● Task input
______________________________

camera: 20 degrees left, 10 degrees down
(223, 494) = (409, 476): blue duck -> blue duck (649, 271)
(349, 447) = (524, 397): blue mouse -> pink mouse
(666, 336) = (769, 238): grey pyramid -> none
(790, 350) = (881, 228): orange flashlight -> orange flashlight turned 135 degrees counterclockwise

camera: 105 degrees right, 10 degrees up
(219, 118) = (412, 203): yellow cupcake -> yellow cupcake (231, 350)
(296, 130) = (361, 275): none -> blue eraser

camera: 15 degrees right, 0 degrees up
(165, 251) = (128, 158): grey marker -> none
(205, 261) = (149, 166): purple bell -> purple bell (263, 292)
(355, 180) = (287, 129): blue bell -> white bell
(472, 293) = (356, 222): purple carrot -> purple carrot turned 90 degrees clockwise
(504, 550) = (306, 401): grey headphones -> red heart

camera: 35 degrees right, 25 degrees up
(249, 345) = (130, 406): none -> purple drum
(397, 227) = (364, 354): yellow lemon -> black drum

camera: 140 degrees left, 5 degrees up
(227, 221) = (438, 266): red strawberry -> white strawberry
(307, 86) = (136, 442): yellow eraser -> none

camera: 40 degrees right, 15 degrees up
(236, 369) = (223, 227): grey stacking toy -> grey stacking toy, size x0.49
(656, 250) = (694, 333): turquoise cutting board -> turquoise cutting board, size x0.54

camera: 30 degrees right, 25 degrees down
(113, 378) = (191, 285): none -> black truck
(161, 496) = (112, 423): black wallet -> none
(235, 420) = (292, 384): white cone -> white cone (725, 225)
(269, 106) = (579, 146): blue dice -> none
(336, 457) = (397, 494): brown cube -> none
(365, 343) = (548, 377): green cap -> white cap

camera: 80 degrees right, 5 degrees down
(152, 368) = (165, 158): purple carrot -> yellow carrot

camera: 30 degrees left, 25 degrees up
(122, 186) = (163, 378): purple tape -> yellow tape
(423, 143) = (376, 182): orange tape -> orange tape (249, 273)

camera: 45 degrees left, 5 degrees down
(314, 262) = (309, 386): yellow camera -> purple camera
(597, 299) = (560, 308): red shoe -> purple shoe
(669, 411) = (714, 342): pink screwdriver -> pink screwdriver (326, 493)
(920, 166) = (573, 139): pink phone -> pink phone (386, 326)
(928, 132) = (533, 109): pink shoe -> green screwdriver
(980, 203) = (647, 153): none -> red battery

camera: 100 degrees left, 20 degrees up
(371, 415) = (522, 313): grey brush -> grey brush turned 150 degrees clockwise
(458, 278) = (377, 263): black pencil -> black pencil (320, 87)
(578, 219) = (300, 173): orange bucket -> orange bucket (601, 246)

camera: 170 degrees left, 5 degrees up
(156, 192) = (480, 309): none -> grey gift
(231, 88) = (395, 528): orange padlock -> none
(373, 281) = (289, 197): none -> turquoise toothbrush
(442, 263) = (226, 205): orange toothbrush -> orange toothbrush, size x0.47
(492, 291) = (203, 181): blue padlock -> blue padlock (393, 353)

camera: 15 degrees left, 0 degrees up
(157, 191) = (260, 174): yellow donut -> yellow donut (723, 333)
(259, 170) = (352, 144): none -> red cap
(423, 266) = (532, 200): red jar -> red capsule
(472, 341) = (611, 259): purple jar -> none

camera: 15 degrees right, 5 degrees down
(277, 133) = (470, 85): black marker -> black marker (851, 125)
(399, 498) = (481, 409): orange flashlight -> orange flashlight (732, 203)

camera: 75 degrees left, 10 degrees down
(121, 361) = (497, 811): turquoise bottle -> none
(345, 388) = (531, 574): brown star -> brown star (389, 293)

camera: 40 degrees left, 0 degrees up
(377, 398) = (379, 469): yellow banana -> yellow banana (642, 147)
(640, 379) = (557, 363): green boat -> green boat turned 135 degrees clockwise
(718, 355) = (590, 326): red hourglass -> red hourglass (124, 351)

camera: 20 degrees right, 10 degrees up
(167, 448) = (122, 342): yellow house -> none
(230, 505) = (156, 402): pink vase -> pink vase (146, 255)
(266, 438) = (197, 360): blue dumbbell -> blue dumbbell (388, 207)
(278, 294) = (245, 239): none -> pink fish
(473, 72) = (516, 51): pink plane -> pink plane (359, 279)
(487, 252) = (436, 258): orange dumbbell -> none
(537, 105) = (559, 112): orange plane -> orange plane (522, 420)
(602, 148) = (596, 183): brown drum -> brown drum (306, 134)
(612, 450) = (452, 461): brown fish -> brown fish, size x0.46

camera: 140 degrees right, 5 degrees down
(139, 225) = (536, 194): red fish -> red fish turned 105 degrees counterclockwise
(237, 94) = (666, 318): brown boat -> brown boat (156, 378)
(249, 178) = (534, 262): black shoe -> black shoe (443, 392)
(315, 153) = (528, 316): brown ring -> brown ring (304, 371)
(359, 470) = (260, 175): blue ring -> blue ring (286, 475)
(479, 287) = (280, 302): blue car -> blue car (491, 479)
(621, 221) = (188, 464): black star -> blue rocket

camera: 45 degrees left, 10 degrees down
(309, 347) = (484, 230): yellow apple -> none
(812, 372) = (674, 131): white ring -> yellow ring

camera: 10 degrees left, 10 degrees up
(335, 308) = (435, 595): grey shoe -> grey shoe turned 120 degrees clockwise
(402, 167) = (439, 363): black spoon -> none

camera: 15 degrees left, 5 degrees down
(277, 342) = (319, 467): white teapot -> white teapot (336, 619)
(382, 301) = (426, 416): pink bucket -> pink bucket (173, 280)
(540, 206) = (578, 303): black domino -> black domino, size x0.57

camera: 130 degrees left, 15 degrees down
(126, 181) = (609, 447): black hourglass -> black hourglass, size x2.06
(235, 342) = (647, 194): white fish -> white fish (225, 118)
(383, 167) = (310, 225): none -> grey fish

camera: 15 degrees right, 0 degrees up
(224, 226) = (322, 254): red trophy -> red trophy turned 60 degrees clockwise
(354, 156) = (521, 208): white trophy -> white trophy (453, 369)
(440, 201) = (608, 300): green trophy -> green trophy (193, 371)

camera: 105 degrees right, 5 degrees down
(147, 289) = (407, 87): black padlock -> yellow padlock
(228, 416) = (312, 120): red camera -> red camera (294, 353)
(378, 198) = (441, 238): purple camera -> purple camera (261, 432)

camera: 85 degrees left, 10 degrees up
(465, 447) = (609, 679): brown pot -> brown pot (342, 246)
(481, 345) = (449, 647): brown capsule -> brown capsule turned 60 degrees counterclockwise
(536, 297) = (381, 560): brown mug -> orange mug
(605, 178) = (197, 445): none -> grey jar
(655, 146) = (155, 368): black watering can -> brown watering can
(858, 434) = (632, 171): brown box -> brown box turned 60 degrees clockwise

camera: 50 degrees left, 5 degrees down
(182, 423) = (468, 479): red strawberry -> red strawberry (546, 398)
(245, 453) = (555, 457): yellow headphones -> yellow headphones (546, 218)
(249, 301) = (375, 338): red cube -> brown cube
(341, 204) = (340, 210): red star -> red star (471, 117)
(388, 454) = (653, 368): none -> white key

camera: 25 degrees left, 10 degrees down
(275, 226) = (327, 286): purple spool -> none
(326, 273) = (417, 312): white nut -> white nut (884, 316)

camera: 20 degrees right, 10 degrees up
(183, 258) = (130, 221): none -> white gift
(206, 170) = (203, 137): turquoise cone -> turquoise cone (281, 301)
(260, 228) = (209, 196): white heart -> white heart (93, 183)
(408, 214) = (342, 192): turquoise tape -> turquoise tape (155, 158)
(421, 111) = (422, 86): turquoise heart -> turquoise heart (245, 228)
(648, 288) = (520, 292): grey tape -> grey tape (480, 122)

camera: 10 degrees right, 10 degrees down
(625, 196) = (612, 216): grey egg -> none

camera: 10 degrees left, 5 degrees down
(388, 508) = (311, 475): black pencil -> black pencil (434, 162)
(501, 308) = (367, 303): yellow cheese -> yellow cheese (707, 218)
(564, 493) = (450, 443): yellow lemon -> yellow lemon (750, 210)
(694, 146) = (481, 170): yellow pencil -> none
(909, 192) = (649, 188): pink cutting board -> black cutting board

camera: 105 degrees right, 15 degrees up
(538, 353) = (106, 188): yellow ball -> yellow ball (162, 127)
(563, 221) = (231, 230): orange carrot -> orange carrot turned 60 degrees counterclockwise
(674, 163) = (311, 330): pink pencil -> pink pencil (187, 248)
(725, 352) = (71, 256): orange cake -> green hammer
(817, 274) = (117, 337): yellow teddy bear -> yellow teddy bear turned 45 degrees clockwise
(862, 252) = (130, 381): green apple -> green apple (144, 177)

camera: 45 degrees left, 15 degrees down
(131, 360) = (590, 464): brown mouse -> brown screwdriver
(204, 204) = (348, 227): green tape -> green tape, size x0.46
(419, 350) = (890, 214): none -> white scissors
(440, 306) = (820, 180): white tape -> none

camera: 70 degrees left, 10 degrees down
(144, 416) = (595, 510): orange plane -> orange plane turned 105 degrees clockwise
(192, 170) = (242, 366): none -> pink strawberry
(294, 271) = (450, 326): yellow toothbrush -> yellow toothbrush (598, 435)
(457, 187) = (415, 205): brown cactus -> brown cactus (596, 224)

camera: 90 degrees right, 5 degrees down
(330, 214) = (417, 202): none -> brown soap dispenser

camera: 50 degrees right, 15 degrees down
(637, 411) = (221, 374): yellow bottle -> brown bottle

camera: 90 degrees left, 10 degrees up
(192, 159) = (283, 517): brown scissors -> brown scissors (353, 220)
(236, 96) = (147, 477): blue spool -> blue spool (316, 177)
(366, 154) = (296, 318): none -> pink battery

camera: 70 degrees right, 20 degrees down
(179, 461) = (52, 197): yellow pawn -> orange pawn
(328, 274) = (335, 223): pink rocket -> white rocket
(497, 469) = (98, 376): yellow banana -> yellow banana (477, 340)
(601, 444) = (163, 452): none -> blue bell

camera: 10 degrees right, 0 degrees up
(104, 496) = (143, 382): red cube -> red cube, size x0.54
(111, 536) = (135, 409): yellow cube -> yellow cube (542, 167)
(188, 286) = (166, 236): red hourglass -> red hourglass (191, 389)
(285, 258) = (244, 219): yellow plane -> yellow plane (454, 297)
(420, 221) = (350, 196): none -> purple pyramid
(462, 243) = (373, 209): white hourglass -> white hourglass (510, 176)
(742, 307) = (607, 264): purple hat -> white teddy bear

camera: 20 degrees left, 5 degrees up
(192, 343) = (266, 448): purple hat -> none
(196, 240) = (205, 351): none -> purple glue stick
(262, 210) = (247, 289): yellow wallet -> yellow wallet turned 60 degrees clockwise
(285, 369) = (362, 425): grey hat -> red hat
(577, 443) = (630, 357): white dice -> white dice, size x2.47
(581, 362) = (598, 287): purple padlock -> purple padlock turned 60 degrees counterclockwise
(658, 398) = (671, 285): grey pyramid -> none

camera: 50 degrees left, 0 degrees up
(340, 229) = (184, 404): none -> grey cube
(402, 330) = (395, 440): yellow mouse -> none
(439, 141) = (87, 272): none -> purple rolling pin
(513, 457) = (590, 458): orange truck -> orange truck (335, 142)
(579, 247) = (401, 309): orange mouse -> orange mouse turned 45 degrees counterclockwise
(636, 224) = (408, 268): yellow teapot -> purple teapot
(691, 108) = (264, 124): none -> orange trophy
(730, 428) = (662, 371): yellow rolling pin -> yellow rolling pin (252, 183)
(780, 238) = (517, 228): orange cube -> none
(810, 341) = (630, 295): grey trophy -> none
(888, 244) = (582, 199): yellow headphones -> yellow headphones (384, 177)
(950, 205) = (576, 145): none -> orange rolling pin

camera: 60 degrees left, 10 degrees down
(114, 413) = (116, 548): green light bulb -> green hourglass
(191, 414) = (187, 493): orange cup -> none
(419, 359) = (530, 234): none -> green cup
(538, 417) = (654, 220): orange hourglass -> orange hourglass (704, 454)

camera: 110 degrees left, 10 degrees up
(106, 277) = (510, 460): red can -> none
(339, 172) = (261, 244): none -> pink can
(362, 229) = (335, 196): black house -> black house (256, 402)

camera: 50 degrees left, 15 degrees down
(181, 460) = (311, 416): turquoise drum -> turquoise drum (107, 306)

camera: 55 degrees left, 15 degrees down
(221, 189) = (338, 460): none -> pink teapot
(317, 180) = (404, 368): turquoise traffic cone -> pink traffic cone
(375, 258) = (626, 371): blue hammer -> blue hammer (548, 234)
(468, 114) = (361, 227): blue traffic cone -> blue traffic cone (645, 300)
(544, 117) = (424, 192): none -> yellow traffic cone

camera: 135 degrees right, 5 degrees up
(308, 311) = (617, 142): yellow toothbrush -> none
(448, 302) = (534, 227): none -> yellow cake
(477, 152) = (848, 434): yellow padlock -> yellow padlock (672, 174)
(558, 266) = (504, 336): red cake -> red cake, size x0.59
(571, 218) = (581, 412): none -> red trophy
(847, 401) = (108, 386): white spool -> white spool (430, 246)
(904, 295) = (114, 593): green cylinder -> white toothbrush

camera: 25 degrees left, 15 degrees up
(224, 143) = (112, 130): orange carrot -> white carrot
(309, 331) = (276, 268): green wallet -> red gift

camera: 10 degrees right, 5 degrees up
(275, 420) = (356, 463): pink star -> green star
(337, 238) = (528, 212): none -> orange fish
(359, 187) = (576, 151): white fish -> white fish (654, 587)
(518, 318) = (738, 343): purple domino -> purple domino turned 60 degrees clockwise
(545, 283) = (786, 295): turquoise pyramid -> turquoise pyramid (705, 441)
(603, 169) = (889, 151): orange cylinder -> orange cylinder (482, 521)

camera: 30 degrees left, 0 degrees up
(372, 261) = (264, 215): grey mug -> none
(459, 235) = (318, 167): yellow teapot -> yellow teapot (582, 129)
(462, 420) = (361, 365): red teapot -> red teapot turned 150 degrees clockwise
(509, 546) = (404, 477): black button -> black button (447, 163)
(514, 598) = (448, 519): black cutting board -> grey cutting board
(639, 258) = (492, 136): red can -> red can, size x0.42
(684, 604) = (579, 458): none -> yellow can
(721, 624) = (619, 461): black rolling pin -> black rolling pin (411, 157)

______________________________

● What this task involves
Number of lines holding "trophy" in the data: give it, with nothing else.

● Solution to the exercise
6